Aim of the exercise:
Start at the line that contains "(262, 253) = (332, 331): none". Repeat it and each line after it, exactly, up to and including the final line of the data.

Raw data:
_ _ _ _ _ _ _

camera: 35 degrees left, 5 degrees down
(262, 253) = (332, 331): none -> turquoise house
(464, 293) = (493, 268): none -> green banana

_ _ _ _ _ _ _

Task answer:
(262, 253) = (332, 331): none -> turquoise house
(464, 293) = (493, 268): none -> green banana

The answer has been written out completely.